### Written task
Search the material for the word "vessel" and report each line where it turns up.
>> start
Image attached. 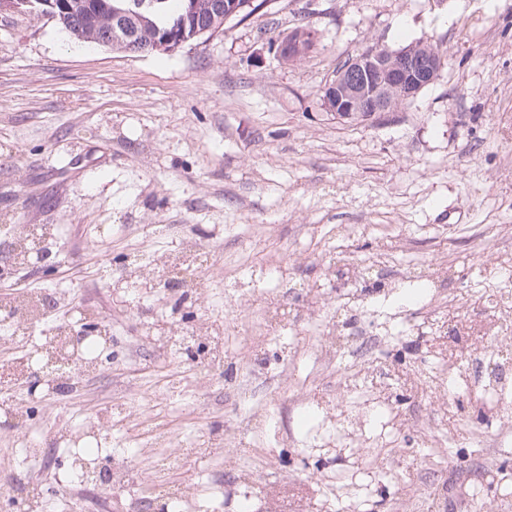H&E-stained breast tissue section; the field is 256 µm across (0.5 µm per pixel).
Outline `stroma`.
I'll return each instance as SVG.
<instances>
[{
    "label": "stroma",
    "instance_id": "stroma-1",
    "mask_svg": "<svg viewBox=\"0 0 512 512\" xmlns=\"http://www.w3.org/2000/svg\"><path fill=\"white\" fill-rule=\"evenodd\" d=\"M316 32L302 59L268 45ZM436 45L445 65L417 98L346 123L321 95L340 60L370 45ZM53 225L51 271L0 276V290H62L43 329L70 308L111 323L108 359L76 392L27 398L23 430L0 420V512H22L14 485L36 478L60 512H131L140 476L170 456L163 488L193 492L198 512H512V442L474 377L422 421L448 352L488 334L492 296L512 293V0H272L246 20L168 55H132L70 39L53 21L0 13V265L25 227ZM196 238L213 256L210 301L187 288H141L106 276L136 255ZM442 266L430 291L417 270ZM294 292L268 337L267 304ZM331 303L344 345L371 337L380 374L314 366L319 327L301 318ZM208 314L224 344L211 379L149 337L158 320L191 328ZM264 408L259 435H232ZM98 466L126 458L129 485L109 494L70 476L74 449L55 429L98 415ZM366 463L332 438L358 413ZM159 428L168 446L153 445ZM233 447H223L226 436ZM47 444L21 461L25 439ZM210 443L196 463L191 449ZM257 465L261 480L201 484Z\"/></svg>",
    "mask_w": 512,
    "mask_h": 512
}]
</instances>
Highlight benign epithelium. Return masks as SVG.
Returning <instances> with one entry per match:
<instances>
[{
	"label": "benign epithelium",
	"mask_w": 512,
	"mask_h": 512,
	"mask_svg": "<svg viewBox=\"0 0 512 512\" xmlns=\"http://www.w3.org/2000/svg\"><path fill=\"white\" fill-rule=\"evenodd\" d=\"M46 9L39 12L41 16L57 18L61 13L74 11L70 0H46ZM135 12L123 6L112 7V32L114 45L124 52L137 54L141 52L137 32L131 21ZM312 34L299 32L295 37L281 40L272 45V50L279 56L293 57L300 53L307 39ZM185 45V40L171 36L156 37L149 45L150 52L171 53ZM443 66L442 56H415L406 49L390 53L387 57H378L359 53L351 61L348 75L337 74L323 90L322 106L337 116L345 112L365 110L374 115L389 111L388 98L396 93L403 103H408L426 87L431 85ZM93 335L88 324H82L81 331L68 338L60 346V352L67 354L71 347L80 349L84 341ZM29 398L45 391L48 380L41 374L23 377Z\"/></svg>",
	"instance_id": "benign-epithelium-1"
}]
</instances>
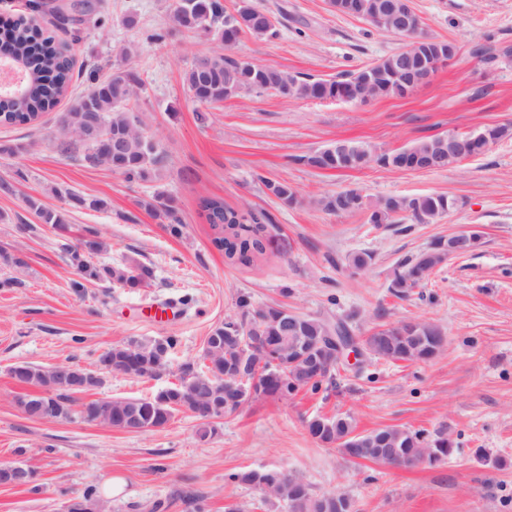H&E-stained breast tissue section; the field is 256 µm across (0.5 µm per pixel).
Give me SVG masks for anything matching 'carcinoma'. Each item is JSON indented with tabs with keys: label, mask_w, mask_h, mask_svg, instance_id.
Wrapping results in <instances>:
<instances>
[{
	"label": "carcinoma",
	"mask_w": 512,
	"mask_h": 512,
	"mask_svg": "<svg viewBox=\"0 0 512 512\" xmlns=\"http://www.w3.org/2000/svg\"><path fill=\"white\" fill-rule=\"evenodd\" d=\"M46 3L43 0H28L30 15L19 17L10 34L12 51L30 74L26 82L25 93L20 97L0 99V124H24L38 119L43 113L55 108L65 96L72 79V58L70 45L61 42L53 35L42 37L39 45L32 43V31L36 18L45 14ZM178 25L188 32L203 33L218 43L237 42L240 36L250 34L260 37L278 35L276 22L261 24L257 18L266 15L248 4L235 8L230 14L221 0H178L174 10ZM400 53L395 52L378 62L370 64L356 72L336 76L333 80L314 79L306 75L290 74L276 67L257 63L246 71L241 62L220 52L204 56L207 65L201 73L197 65L187 70L184 82L195 102L215 105L224 102V94L235 97L247 92H273L289 99L336 100L345 95L348 101L357 102L364 96L374 98L396 95L399 92V73L396 70ZM143 87L138 73L132 70H118L102 81H98L86 94L70 106L64 114L63 125L68 127L75 140L63 145L68 153L78 146L85 147L83 160L94 166L105 165L117 170L128 181L148 178L150 172L163 161L152 137L142 127L140 118L126 110L125 105L137 95ZM97 127L101 132L123 145L118 165L99 150L98 142L91 138L88 131ZM348 149L336 152L335 145H329L306 158L307 164L323 170L359 169L372 163L388 167L402 158L407 152L443 151L448 141L441 137L420 140L411 146L389 153H378L369 145L361 142L347 143ZM262 184L278 199L288 205L298 203L297 191L286 180H272L259 177ZM319 209L329 213H354L370 211L369 222L380 224H402L406 220L419 224L429 223L437 216L452 210L457 202L442 194L407 197L395 196L380 199L374 203L365 201L355 189L343 190L320 196L311 200ZM30 207L43 224L55 229L67 231L62 214L44 208L35 201H29ZM153 216L168 222L169 232L178 237L182 234V225L172 223L173 207L170 200L161 195L145 202ZM202 211L207 223L214 231L213 245L231 262L249 265L264 252L260 231L265 215L250 210L241 211L224 205L217 198L202 201ZM90 250L71 248L76 272L83 279L95 282L117 281L135 287L152 278L153 272L147 266L135 269H115L100 267L93 262L94 256L103 249V243L97 239L89 240ZM420 255H411L402 259L394 269L391 287L397 296L406 298L417 287L409 282L415 274L426 275L425 267L419 264ZM237 315L214 326L205 341L204 353L211 354L222 364L237 358L241 336L231 335L230 326L258 315L266 319L268 335L272 340L265 352L248 358V375H265L255 389L245 387L244 400L256 395L286 398L300 388L313 392L323 386L335 384V375L326 379L309 380L298 375L297 367L290 365L288 341L279 320L282 311L278 305H256L247 295H241L236 302ZM405 321L383 326V328L365 337L362 345L378 358L390 361L419 362L438 356L445 345L444 329L428 320L418 323L412 337L404 336ZM301 331L304 336H334L341 333L351 335V330L342 320L301 316ZM174 349L177 340L169 337L163 342L131 340L125 344L108 349V355L124 366L133 354L139 359V367L132 375L141 378L154 376V359L160 344ZM279 359L283 367L272 374L266 372L270 361ZM25 374L20 381L41 387L49 394L40 397L49 409L47 418L70 420L76 411L70 408L71 394L82 391L75 382L60 379L53 369L22 363ZM212 368L208 365L197 369L187 364L182 370L178 382L161 390L153 398H126L111 401L95 400L84 405V421L98 422L112 419V427L122 429L121 416L132 412L144 414L145 423L156 428L166 426L179 410L181 402L193 395H202L206 385H213L215 400L224 405V391L210 378ZM328 422L332 424L328 441L350 459L362 458L371 461H386V456L361 454L357 449L347 446L346 436L356 432L354 419L346 415H336ZM385 435L390 439L389 446L396 453L392 461L400 468H413L422 464H437L446 459L453 451V442L448 433L436 431L432 434L412 431L405 428L384 427L360 434V437H378ZM235 481L260 490L265 495L281 502L287 512H353L351 499L343 492L316 496L310 486L297 474L282 470H247L231 475Z\"/></svg>",
	"instance_id": "cac0c4a2"
}]
</instances>
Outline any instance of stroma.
<instances>
[{
	"mask_svg": "<svg viewBox=\"0 0 512 512\" xmlns=\"http://www.w3.org/2000/svg\"><path fill=\"white\" fill-rule=\"evenodd\" d=\"M45 32L71 44L72 97L126 68L144 85L130 110L148 126L164 162L130 182L64 153L63 100L32 123L0 125V465L34 478L0 485V512H67L91 488L103 512H205L239 505L245 512H286L283 504L234 482V473L283 469L301 475L315 495L344 492L355 512H512V137L489 151L435 171H391L377 165L320 170L302 159L326 145L363 142L391 152L448 133L512 125V0H411L422 32L455 46L454 59L404 96L366 102L294 100L243 93L216 107L194 102L183 77L216 50L293 74L322 79L357 71L401 50V38L365 19L336 13L328 0H251L277 22L278 35H244L228 48L185 32L170 20L173 0H96L82 22L71 0H47ZM134 25H127V18ZM138 48L131 59L121 50ZM285 179L299 204L271 195L263 178ZM357 189L367 200L444 194L458 206L428 224L375 226L367 212L329 214L312 196ZM171 198L183 226L172 236L143 206ZM265 212L266 251L254 264L228 262L200 214L201 198ZM100 199L93 210L80 199ZM64 212L67 232L40 223L29 200ZM478 229L473 253L448 259L407 298L390 289L399 260L464 228ZM104 244L98 263L146 265L153 278L132 288L81 284L61 242L87 237ZM368 252L357 271L345 258ZM256 304L332 320L347 319L356 338L403 319H425L446 332L443 352L420 363L350 360L329 388L280 399L258 395L215 420L200 439V420L174 413L164 429L139 433L100 423L36 419L19 400L30 388L13 366L93 367L109 347L131 339L178 342L169 368L153 379L108 373L85 398H144L177 382L183 364L203 362L213 326L235 313L239 295ZM352 415L358 432L395 426L446 431L454 443L444 462L405 470L351 460L317 443L306 422Z\"/></svg>",
	"mask_w": 512,
	"mask_h": 512,
	"instance_id": "stroma-1",
	"label": "stroma"
}]
</instances>
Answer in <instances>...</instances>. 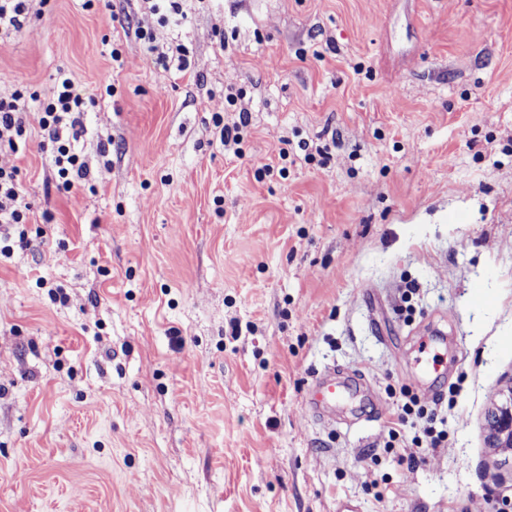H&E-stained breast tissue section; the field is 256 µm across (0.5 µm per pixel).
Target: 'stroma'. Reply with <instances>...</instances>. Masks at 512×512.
Returning <instances> with one entry per match:
<instances>
[{"label":"stroma","mask_w":512,"mask_h":512,"mask_svg":"<svg viewBox=\"0 0 512 512\" xmlns=\"http://www.w3.org/2000/svg\"><path fill=\"white\" fill-rule=\"evenodd\" d=\"M179 4L29 0L0 34L30 204L0 256V512H505L512 0ZM61 72L69 190L39 124ZM332 368L375 397L331 421L306 393ZM83 105L84 100L74 82L61 75L39 121L53 146L52 161L67 190L74 186L75 179L88 175L87 165L76 151V143L84 133L79 119ZM502 400L488 412V443L491 448L512 454V382L500 391Z\"/></svg>","instance_id":"obj_1"}]
</instances>
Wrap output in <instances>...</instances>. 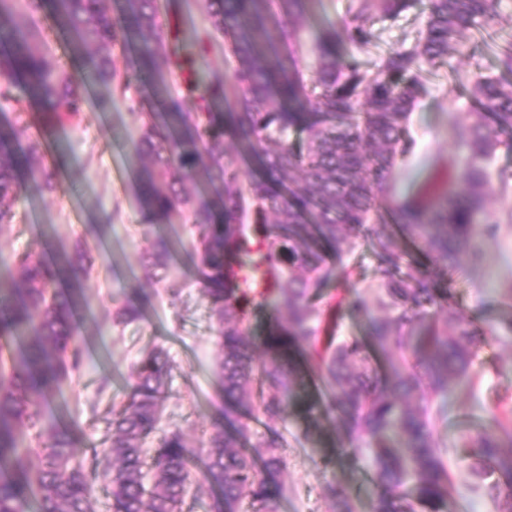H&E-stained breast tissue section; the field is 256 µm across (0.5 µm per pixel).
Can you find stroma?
I'll return each instance as SVG.
<instances>
[{
    "label": "stroma",
    "mask_w": 512,
    "mask_h": 512,
    "mask_svg": "<svg viewBox=\"0 0 512 512\" xmlns=\"http://www.w3.org/2000/svg\"><path fill=\"white\" fill-rule=\"evenodd\" d=\"M428 0L392 19L376 18L370 24L373 44L361 48L344 40V54L365 69L421 28ZM160 15L172 38L185 45L199 68L228 70L231 57L223 38L214 35L201 0H159ZM503 20L489 31L468 35L469 52L449 56L447 62L427 68L423 90L411 116L416 148L397 176L396 193L430 180L448 185L462 157L457 132L474 106L464 85L478 74L499 75L498 59L512 49V0L501 4ZM140 122L122 102L101 108L90 94L83 112L47 142L48 151L66 153L71 164L55 192L23 201L14 224L0 229V256L26 250L59 260L78 241H87L94 265L101 274L83 281L74 295L77 320L86 339L85 367L79 380L62 394L42 402L47 418L71 428L81 447L97 448L112 432V407L126 400L130 368L141 351L156 345L171 358L168 395L161 428L182 431L197 441L204 431L224 419V393L215 365L212 300L199 282L185 252L195 237L190 226L171 217L167 229L179 249L170 277L180 285L171 296L158 283L142 257L149 240L140 223L143 204L129 145ZM112 215L111 225H101L102 215ZM481 265L465 266L453 288L457 309L493 337L476 358L482 375L474 391L458 394L436 430L447 444L454 512H499L483 489L456 466L466 456L461 437L481 429L486 422L485 403L501 396L512 398V232L482 242ZM144 294L148 297L141 319L124 326L112 323L117 302ZM286 467L277 481L286 488L281 512H330L331 489L342 485L354 512H370L377 493L369 459L345 452L340 429L315 430L301 416H290L283 431Z\"/></svg>",
    "instance_id": "stroma-1"
}]
</instances>
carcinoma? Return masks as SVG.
I'll return each instance as SVG.
<instances>
[{
	"label": "carcinoma",
	"instance_id": "cac0c4a2",
	"mask_svg": "<svg viewBox=\"0 0 512 512\" xmlns=\"http://www.w3.org/2000/svg\"><path fill=\"white\" fill-rule=\"evenodd\" d=\"M314 0H204L213 30L233 58L229 72L186 73L181 53L160 18L158 0H121L117 17L105 0H53L55 17L85 68L75 78L49 60L40 35L24 17L42 0H0V100H35L31 122H0V229L14 222L29 191L58 189L67 156L48 157L43 143L25 138L30 124L53 134L84 108L89 88L128 103L141 116L133 154L146 233L154 235L147 263L168 278L175 248L156 227L170 215L197 228L189 256L213 299L211 317L224 392V420L194 445L172 430L146 461L166 398L169 358L162 348L133 365L128 399L112 411V438L91 450L90 466L71 430L38 409L41 401L81 374L85 343L74 299L58 291L62 277L87 274L86 244L64 262L34 251L0 263V512H93L95 484L111 499V512H184L186 498L206 484L209 512H280L283 491L268 476L286 465L279 426L294 413L340 421L370 456L378 492L371 512H447L451 502L447 445L435 430L447 401L472 391L477 350L488 331L453 312L448 274L462 254L480 258L478 239L494 237L487 198L496 193L492 162L512 152V83L477 75L468 86L478 111L460 132L465 150L456 186L406 197H384L399 160L413 151L412 112L421 73L465 55L464 32L500 24L501 0H429L420 30L390 50L373 70L341 54L334 33L312 40L311 73L281 53L301 44ZM415 0H350L348 39L371 42L370 19L394 18ZM140 46L131 70L119 72L116 51ZM147 79L164 93L160 106L134 95ZM225 104L224 111L212 106ZM232 138L237 154L216 150ZM254 165L248 181L240 164ZM198 186L194 194L184 183ZM373 224H390L385 233ZM377 261L375 281L346 300L349 315L365 320L367 338L322 335L324 310L316 298L331 281L352 272L341 259L360 241ZM439 271L416 265L417 254ZM275 289L268 302L266 339L276 344L288 313L289 353L267 361L246 340L248 317L241 297L257 287ZM145 300L128 299L114 321L142 316ZM307 356L325 394H301L295 355ZM484 429L463 436L470 449L464 468L500 506L512 512V400L487 404ZM261 422L257 432L253 423Z\"/></svg>",
	"mask_w": 512,
	"mask_h": 512
}]
</instances>
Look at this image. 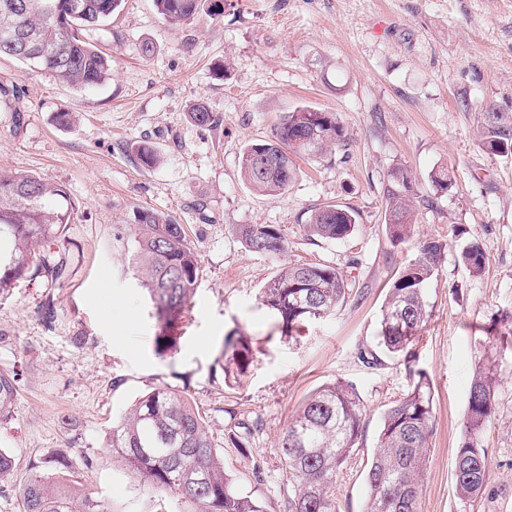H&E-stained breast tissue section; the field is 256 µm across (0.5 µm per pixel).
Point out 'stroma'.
<instances>
[{
    "instance_id": "1",
    "label": "stroma",
    "mask_w": 512,
    "mask_h": 512,
    "mask_svg": "<svg viewBox=\"0 0 512 512\" xmlns=\"http://www.w3.org/2000/svg\"><path fill=\"white\" fill-rule=\"evenodd\" d=\"M86 39L111 54L112 74L77 89L52 72L0 58V170L39 176L74 205L51 244L66 260L62 279H26L0 295V369L19 373L0 448L14 458L0 479V512H23L19 490L48 460L64 456L71 479L111 512H177L109 452L112 422L143 394L168 386L187 396L224 466L266 512H282L288 482L278 440L306 396L341 381L366 409L361 445L336 477L340 512H362L365 471L381 416L425 373L433 395L419 512H512V355L499 372L496 413L485 438L484 493L460 499L453 471L474 367L486 331L512 316V155L486 152V107L512 113V0H224L172 26L153 0H124ZM155 51L143 57L141 46ZM221 113L217 129L188 117L195 101ZM336 113L345 144L296 158L288 188L270 197L244 181L240 155L272 139L288 112ZM75 124L60 126L57 113ZM161 156L140 166L131 143ZM415 177L414 235L392 245L385 188L393 168ZM447 168L438 192L429 176ZM336 205L357 223L343 241L307 236L312 210ZM139 209L165 212L200 255L196 292L174 349L154 347L156 315L128 264L125 233ZM242 224L279 226L288 249L270 258L248 250ZM445 245L425 286L430 317L411 359L379 345L381 306L419 240ZM478 242L486 270L473 277L457 256ZM336 268L352 293L335 311L282 334L262 305L265 283L285 263ZM243 336L251 363L225 376V336ZM252 427L245 451L231 448L237 424Z\"/></svg>"
}]
</instances>
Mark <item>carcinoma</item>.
I'll return each instance as SVG.
<instances>
[{"label":"carcinoma","instance_id":"cac0c4a2","mask_svg":"<svg viewBox=\"0 0 512 512\" xmlns=\"http://www.w3.org/2000/svg\"><path fill=\"white\" fill-rule=\"evenodd\" d=\"M123 0H0V57L14 58L47 69L78 88L103 83L112 73V57L84 38V31L119 11ZM215 15L224 13L219 0H154L157 13L170 24L191 20L205 3ZM191 120L210 129L224 116L202 103L189 109ZM345 142L343 127L333 112L300 107L278 126L274 139L247 144L241 173L257 192L274 196L292 181L297 155H317ZM481 142L500 155L512 154V113L490 107L482 113ZM141 165L155 166L160 154L148 141L130 146ZM436 190L453 186L450 171L430 175ZM412 178L393 169L385 193V224L393 244L413 234ZM71 202L60 187L29 174L0 172V294L14 282L47 273L57 279L63 262L47 250L71 218ZM356 224L348 209L326 205L315 209L304 230L311 237L341 241ZM239 234L252 252L280 255L288 242L281 229L269 224H241ZM131 264L156 310L158 352L176 343V328L195 294L201 260L183 225L156 210L135 215ZM442 243L426 239L417 255L395 276L381 309L380 341L393 355L409 359L427 322L425 284L437 275L444 256ZM461 261L478 277L485 269L481 246L463 247ZM350 295L335 268L322 264H287L262 288L261 301L281 325L291 331L322 317ZM490 349H512V330L497 331ZM251 348L242 336L224 340V373H243ZM499 373L496 359L486 356L471 377L467 413L461 425L454 482L461 499H475L485 490L489 468L483 439L496 412ZM18 373L0 370V424L11 418ZM365 407L360 397L340 381L320 386L291 417L279 441L288 485L283 512H339L332 488L360 445ZM433 428V396L428 377L417 373L411 389L385 410L376 449L366 470L367 497L363 512H418L425 453ZM112 457L148 489L172 492L188 503L189 512H265L261 501L244 491L224 468V456L209 436L190 401L176 390L157 387L145 393L112 422ZM24 512H110L107 505L74 487L62 488L36 473L21 489Z\"/></svg>","mask_w":512,"mask_h":512}]
</instances>
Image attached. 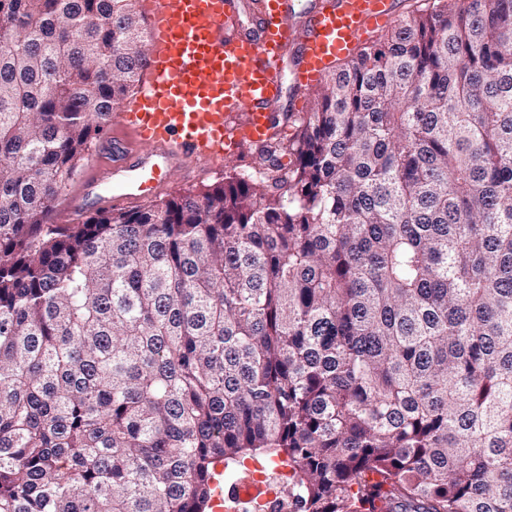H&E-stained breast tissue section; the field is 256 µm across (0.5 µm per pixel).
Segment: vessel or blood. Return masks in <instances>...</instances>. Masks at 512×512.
Listing matches in <instances>:
<instances>
[{"label":"vessel or blood","mask_w":512,"mask_h":512,"mask_svg":"<svg viewBox=\"0 0 512 512\" xmlns=\"http://www.w3.org/2000/svg\"><path fill=\"white\" fill-rule=\"evenodd\" d=\"M396 0H150L155 46L130 106L112 116L102 149L112 204L141 201L168 175L195 178L188 159L223 160L247 142L277 133L274 108L285 91L315 86L334 59L352 54L397 18ZM88 175L69 209L99 201ZM211 481L213 512L262 497L265 486L237 483L225 493L223 468Z\"/></svg>","instance_id":"obj_1"}]
</instances>
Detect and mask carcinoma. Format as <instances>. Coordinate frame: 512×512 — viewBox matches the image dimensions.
I'll return each instance as SVG.
<instances>
[{"mask_svg":"<svg viewBox=\"0 0 512 512\" xmlns=\"http://www.w3.org/2000/svg\"><path fill=\"white\" fill-rule=\"evenodd\" d=\"M137 0H0V512H512V0L415 3L258 165L52 223ZM215 474L218 478H214L211 481V488L213 489V495L211 497V505L213 512H222L224 511V504L226 502L237 505L243 499L246 498H254V497H263L267 493V489L263 485L253 484L249 482H239L236 483V490L232 493L230 491L226 496H224L225 490V481H233L235 478L224 481V468L223 466H217L215 470Z\"/></svg>","mask_w":512,"mask_h":512,"instance_id":"obj_1","label":"carcinoma"}]
</instances>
>> end
### Output
Segment: vessel or blood. Return masks in <instances>...</instances>. Masks at 512×512.
[{"label":"vessel or blood","mask_w":512,"mask_h":512,"mask_svg":"<svg viewBox=\"0 0 512 512\" xmlns=\"http://www.w3.org/2000/svg\"><path fill=\"white\" fill-rule=\"evenodd\" d=\"M396 0H150L155 46L130 106L112 116L102 149L112 204L141 201L168 175L195 178L188 159L223 160L247 142L277 133L274 108L285 91L315 86L334 59L352 54L397 18ZM88 175L69 209L99 201ZM211 481L213 512L262 497L265 486L237 483L225 493L223 468Z\"/></svg>","instance_id":"obj_1"}]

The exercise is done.